[Saved data entries]
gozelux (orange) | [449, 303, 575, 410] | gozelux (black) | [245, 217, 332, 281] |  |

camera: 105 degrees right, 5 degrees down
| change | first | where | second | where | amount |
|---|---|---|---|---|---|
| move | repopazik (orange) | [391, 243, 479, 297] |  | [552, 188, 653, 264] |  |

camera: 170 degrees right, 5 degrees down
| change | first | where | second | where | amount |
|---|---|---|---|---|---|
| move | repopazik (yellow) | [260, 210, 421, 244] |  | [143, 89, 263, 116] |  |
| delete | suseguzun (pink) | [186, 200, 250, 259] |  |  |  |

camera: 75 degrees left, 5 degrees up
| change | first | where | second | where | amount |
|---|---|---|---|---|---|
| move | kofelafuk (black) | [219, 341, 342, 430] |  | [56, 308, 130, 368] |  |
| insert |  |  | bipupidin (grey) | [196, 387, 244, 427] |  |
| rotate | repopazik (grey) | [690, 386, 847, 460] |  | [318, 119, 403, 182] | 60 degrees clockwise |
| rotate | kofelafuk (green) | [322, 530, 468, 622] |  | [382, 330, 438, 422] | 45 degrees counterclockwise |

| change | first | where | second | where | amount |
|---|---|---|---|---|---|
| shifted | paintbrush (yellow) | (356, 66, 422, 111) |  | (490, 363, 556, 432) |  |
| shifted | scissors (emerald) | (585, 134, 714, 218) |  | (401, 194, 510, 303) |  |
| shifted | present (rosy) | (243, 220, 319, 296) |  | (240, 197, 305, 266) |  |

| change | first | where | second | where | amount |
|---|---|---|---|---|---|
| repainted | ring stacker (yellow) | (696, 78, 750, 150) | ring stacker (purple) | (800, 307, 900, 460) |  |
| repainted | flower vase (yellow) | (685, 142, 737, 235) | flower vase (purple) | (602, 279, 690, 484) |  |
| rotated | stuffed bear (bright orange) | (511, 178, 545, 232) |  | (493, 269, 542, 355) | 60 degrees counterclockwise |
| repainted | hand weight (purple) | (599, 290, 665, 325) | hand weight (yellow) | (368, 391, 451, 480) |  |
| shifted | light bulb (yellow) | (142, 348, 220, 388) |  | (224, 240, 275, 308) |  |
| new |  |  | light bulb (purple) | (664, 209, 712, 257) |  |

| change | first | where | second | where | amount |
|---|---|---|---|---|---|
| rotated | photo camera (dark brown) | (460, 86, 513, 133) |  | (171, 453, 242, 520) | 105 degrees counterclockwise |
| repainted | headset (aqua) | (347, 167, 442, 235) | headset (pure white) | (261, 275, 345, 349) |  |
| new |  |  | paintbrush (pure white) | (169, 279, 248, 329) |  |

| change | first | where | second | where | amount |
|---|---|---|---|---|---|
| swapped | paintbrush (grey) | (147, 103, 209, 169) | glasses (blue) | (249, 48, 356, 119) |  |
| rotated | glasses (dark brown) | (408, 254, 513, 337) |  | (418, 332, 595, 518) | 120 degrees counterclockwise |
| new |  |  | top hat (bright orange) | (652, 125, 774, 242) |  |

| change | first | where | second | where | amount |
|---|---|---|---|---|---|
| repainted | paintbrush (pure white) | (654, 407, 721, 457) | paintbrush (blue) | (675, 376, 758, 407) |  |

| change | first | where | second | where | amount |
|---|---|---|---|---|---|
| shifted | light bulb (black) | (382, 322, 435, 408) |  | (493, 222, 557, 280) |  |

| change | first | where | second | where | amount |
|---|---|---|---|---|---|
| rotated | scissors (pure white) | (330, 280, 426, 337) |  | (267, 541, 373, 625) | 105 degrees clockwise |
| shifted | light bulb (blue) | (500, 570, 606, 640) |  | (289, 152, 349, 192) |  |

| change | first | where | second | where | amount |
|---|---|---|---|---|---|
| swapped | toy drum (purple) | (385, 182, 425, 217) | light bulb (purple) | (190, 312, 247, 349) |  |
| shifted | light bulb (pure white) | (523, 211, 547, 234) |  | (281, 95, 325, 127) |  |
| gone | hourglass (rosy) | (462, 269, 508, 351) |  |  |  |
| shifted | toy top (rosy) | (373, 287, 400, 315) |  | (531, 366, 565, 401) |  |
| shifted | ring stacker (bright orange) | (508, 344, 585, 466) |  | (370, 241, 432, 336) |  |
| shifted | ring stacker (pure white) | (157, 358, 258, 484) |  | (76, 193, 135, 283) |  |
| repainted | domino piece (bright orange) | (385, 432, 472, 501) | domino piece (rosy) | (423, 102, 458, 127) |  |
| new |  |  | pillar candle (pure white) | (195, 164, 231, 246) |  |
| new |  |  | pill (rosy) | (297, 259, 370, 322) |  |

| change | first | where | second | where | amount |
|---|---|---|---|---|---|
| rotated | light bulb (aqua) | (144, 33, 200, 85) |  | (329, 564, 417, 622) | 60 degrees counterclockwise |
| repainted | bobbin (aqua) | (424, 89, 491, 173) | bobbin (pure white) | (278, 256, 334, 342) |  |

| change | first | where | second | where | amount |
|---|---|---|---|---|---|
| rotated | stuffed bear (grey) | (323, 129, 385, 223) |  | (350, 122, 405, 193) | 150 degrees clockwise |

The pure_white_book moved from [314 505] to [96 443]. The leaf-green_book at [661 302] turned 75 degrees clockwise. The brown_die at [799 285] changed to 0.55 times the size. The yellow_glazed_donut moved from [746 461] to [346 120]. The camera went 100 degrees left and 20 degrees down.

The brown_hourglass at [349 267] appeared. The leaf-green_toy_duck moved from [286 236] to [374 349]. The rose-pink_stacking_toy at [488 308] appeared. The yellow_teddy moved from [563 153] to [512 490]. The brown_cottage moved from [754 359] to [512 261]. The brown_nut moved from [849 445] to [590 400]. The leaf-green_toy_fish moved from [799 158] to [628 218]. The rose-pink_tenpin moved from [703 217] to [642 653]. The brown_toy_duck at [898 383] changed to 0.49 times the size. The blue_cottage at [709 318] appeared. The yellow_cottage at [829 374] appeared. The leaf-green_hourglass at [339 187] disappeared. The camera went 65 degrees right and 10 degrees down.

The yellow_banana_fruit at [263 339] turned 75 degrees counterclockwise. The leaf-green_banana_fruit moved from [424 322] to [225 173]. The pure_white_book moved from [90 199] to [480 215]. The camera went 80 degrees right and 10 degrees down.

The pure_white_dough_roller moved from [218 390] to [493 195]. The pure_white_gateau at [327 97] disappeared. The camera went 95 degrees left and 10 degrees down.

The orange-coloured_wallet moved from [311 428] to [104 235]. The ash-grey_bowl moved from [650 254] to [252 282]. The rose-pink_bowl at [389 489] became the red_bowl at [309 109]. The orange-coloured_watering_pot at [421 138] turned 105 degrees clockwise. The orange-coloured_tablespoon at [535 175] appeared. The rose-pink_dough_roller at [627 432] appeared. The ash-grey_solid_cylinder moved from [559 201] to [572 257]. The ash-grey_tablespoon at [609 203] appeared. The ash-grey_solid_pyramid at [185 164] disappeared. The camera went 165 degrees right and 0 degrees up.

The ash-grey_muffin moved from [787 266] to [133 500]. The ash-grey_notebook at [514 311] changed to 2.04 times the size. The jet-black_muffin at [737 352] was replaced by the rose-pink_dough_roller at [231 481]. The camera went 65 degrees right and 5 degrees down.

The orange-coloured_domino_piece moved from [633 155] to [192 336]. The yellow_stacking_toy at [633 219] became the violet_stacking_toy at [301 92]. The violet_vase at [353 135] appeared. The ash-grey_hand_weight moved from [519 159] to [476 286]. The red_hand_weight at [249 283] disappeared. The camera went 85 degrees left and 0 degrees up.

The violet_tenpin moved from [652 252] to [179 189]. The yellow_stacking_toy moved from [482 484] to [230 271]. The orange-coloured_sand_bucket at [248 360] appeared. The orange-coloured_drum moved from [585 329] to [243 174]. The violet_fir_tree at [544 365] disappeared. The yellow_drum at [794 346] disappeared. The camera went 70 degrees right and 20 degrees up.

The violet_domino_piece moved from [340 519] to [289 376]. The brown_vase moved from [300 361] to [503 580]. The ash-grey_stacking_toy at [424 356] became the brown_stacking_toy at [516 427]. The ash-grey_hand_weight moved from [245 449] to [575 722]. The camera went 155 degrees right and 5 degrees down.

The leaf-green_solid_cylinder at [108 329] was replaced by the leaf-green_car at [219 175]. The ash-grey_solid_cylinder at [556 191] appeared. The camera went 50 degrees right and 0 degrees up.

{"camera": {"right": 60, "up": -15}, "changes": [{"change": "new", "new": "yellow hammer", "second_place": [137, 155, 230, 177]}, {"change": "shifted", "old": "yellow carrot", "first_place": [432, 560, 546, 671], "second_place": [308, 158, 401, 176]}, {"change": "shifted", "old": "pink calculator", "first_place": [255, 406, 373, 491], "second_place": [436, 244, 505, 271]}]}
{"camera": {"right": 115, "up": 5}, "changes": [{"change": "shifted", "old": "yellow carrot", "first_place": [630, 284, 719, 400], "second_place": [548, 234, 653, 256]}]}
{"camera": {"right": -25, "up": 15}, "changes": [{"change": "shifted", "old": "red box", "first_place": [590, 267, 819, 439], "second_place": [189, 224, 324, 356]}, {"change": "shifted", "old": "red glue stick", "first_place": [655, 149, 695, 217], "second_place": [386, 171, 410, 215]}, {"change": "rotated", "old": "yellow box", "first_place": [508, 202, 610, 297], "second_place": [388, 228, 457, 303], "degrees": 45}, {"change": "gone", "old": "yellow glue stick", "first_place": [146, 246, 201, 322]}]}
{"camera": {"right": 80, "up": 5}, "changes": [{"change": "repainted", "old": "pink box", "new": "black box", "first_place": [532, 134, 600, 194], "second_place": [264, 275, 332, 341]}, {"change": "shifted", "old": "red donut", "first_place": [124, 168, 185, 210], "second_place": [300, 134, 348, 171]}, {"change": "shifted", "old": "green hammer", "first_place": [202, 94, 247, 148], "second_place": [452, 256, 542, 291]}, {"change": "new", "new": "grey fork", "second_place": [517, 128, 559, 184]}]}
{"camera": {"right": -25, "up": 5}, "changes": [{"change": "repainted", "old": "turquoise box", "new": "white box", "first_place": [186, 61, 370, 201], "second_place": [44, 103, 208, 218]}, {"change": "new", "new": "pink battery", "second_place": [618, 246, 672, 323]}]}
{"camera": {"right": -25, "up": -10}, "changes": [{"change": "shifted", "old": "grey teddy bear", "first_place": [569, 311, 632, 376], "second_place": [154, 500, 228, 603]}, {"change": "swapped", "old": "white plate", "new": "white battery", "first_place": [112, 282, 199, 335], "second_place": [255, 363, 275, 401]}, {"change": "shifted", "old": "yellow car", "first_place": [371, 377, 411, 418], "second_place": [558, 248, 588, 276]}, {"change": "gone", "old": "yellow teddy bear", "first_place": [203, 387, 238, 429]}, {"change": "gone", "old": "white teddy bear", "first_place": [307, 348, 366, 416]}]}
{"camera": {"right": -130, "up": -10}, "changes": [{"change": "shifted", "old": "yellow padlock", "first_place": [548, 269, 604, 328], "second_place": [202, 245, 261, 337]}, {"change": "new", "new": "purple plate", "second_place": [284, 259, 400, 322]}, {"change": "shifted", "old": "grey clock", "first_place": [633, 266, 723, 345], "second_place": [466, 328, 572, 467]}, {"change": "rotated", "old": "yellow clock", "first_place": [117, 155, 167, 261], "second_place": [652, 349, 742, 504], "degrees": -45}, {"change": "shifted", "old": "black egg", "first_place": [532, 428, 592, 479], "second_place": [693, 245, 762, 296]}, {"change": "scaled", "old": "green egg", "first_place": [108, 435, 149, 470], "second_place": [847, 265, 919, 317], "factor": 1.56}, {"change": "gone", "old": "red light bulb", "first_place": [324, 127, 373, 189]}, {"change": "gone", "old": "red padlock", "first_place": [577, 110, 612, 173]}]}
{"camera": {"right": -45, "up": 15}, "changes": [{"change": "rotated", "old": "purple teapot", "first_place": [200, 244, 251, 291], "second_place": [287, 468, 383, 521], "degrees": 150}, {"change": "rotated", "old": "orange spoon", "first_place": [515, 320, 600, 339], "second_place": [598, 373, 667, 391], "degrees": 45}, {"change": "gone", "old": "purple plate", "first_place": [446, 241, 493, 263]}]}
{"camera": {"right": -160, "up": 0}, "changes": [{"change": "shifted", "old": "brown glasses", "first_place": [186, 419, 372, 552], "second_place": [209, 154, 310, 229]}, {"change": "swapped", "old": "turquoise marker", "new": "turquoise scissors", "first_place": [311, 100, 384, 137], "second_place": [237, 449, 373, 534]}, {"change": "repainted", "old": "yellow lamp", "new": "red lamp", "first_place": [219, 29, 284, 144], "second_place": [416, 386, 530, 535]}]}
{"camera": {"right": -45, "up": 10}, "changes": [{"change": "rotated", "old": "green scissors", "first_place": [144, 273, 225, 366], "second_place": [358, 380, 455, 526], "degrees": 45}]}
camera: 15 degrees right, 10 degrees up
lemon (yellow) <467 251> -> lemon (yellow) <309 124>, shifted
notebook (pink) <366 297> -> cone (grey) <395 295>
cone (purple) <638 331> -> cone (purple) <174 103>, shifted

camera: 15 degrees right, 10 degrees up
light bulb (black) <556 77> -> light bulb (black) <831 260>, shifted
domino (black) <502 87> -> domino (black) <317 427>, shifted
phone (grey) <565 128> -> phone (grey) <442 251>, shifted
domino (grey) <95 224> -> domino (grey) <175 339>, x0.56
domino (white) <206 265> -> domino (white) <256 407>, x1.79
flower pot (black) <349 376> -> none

Required work » Which lines of the records above hold the word "paintbrush"? Copy each of them.

Task solution »
| shifted | paintbrush (yellow) | (356, 66, 422, 111) |  | (490, 363, 556, 432) |  |
| new |  |  | paintbrush (pure white) | (169, 279, 248, 329) |  |
| swapped | paintbrush (grey) | (147, 103, 209, 169) | glasses (blue) | (249, 48, 356, 119) |  |
| repainted | paintbrush (pure white) | (654, 407, 721, 457) | paintbrush (blue) | (675, 376, 758, 407) |  |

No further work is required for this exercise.